WORK INSTRUCTION ▸
Output exactly the lines that run from the top of the entries to the line holding "pen in bright", including both of those lines.

Stored records:
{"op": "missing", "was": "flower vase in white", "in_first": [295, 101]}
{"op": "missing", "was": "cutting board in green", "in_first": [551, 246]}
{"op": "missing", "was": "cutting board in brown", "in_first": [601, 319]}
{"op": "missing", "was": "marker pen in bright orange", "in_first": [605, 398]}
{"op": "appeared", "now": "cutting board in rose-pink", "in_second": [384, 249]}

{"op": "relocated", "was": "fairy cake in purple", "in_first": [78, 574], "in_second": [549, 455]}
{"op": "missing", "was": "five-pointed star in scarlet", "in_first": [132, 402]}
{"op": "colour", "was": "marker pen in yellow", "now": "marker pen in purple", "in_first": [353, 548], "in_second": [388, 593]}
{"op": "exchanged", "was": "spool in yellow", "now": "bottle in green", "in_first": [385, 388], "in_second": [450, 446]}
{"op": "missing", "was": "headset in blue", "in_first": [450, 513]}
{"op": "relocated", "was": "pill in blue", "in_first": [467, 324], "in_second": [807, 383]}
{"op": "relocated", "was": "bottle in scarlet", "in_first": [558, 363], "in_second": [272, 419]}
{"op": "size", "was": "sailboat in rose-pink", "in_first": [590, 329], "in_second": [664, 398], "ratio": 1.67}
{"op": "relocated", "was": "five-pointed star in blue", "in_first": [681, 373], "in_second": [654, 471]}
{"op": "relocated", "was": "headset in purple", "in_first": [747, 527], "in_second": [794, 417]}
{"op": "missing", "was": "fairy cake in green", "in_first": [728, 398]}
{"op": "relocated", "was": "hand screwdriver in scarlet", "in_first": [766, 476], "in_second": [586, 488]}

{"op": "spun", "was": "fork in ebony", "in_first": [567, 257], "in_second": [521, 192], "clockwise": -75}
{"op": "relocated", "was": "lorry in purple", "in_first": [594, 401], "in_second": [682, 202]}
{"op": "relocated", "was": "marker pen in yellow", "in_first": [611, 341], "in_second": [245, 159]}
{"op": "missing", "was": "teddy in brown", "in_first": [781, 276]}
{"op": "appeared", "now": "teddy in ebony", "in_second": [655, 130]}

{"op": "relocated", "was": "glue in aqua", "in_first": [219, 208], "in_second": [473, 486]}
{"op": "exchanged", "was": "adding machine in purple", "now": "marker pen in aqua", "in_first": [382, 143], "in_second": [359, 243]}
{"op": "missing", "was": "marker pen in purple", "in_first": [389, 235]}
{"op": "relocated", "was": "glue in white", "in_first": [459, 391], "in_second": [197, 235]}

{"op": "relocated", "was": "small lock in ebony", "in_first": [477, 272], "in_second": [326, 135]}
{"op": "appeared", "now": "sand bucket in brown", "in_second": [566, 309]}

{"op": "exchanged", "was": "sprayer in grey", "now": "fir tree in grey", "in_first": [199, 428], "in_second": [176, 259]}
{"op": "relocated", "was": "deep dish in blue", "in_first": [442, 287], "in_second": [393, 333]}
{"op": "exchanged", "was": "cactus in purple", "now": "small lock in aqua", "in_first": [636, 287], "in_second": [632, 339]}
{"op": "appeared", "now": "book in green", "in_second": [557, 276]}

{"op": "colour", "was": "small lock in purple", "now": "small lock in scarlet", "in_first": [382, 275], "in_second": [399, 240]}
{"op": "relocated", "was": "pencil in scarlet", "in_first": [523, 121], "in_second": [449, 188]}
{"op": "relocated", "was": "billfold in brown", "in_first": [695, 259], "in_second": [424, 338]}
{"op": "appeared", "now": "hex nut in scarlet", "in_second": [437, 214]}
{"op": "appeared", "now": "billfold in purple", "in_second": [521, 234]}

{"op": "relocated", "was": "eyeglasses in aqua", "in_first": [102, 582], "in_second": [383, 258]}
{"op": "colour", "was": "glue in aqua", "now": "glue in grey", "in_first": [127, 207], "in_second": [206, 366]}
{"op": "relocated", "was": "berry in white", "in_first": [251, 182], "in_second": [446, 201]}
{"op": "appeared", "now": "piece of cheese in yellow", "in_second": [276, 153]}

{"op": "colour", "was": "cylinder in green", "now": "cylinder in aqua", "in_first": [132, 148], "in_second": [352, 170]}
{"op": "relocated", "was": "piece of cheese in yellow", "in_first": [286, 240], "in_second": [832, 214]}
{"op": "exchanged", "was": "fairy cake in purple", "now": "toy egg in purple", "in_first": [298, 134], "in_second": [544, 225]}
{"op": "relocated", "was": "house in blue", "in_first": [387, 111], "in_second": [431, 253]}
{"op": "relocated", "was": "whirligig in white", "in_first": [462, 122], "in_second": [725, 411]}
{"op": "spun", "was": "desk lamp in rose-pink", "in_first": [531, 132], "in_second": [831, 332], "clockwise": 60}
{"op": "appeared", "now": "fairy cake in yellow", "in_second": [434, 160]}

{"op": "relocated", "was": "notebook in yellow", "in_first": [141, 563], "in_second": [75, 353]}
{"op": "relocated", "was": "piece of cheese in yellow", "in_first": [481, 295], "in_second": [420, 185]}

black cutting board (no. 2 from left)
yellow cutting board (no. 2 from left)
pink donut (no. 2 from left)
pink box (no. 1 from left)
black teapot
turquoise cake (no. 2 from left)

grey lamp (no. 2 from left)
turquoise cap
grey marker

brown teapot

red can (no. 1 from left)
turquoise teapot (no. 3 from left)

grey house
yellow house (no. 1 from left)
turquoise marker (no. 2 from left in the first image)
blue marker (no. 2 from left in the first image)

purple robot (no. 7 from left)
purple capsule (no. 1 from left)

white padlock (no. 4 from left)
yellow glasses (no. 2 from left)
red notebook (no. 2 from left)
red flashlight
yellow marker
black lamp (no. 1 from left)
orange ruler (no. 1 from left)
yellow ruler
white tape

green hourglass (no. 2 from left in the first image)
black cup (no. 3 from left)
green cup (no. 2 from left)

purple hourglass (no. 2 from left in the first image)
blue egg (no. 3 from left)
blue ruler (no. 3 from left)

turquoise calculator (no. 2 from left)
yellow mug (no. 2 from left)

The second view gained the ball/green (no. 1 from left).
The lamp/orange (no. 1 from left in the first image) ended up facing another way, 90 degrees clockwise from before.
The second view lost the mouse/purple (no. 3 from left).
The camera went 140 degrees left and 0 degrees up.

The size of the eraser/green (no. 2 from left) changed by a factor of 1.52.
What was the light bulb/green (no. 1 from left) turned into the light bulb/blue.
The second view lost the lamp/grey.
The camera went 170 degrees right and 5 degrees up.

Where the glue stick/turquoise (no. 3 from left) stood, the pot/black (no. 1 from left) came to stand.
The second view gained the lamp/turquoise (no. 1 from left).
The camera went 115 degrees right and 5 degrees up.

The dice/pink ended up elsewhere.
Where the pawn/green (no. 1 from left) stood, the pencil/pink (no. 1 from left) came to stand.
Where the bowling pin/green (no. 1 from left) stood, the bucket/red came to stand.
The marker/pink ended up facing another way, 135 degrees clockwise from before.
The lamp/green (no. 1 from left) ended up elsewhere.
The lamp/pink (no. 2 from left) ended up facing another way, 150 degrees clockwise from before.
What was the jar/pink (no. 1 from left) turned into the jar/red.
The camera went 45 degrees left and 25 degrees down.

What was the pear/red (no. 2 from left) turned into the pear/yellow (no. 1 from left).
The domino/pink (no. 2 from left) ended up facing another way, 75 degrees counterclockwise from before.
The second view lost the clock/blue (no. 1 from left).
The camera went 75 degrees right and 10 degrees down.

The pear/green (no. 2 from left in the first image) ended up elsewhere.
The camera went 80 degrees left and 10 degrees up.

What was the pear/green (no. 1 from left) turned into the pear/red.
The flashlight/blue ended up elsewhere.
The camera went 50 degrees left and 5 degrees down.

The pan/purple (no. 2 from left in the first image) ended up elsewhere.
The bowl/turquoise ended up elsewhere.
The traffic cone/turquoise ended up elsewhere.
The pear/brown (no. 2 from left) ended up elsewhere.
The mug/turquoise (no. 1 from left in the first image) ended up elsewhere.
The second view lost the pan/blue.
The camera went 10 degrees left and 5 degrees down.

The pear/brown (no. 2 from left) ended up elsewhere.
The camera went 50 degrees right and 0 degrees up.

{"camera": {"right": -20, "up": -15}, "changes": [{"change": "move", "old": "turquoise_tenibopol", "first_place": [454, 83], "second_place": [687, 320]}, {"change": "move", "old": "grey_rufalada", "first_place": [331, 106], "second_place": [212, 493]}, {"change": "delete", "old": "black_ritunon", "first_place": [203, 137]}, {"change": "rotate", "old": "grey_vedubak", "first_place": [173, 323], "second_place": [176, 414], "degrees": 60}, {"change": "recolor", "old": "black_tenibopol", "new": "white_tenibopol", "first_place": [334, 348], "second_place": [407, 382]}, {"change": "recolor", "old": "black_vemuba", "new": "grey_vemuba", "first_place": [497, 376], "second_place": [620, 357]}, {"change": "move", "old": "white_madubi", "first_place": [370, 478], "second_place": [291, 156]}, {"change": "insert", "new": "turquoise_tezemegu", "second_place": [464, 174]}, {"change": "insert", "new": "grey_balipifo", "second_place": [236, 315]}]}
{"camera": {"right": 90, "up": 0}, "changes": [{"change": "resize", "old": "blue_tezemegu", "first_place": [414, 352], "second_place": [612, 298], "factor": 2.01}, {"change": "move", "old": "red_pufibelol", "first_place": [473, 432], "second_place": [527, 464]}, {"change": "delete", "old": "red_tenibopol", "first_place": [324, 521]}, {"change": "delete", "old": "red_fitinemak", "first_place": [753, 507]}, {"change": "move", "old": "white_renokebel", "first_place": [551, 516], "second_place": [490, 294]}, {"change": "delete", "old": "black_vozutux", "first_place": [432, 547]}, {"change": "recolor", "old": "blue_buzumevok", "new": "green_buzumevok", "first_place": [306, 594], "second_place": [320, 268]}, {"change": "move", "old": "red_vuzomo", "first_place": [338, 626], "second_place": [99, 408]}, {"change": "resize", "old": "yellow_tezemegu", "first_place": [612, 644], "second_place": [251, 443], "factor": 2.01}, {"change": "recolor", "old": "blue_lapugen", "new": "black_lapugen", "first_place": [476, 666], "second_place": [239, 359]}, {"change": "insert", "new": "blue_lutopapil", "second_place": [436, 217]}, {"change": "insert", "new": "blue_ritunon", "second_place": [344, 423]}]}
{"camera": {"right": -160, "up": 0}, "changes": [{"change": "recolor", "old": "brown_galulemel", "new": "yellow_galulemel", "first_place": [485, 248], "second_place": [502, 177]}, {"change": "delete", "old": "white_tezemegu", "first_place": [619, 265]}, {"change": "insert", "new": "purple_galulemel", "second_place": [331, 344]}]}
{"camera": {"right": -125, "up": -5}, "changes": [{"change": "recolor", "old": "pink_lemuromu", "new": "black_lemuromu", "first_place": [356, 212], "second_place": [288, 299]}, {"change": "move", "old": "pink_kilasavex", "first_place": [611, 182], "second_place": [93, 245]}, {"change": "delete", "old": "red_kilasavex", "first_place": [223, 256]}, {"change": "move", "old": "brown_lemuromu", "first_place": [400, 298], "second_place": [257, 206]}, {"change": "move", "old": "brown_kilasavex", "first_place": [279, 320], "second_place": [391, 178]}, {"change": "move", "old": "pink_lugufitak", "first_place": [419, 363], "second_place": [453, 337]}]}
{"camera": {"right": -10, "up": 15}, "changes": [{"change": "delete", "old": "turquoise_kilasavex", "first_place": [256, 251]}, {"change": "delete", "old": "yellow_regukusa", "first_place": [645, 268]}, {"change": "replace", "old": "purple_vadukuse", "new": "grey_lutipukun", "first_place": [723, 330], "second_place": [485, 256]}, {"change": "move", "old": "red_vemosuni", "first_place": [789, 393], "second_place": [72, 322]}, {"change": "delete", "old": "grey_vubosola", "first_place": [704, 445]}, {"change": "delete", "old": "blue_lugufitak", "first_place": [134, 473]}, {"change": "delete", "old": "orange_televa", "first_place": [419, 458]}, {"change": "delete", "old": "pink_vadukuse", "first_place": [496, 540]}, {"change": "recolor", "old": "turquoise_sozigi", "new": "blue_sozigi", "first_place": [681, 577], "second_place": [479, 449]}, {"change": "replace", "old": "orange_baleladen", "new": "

ANSWER BOX ▸
{"op": "missing", "was": "flower vase in white", "in_first": [295, 101]}
{"op": "missing", "was": "cutting board in green", "in_first": [551, 246]}
{"op": "missing", "was": "cutting board in brown", "in_first": [601, 319]}
{"op": "missing", "was": "marker pen in bright orange", "in_first": [605, 398]}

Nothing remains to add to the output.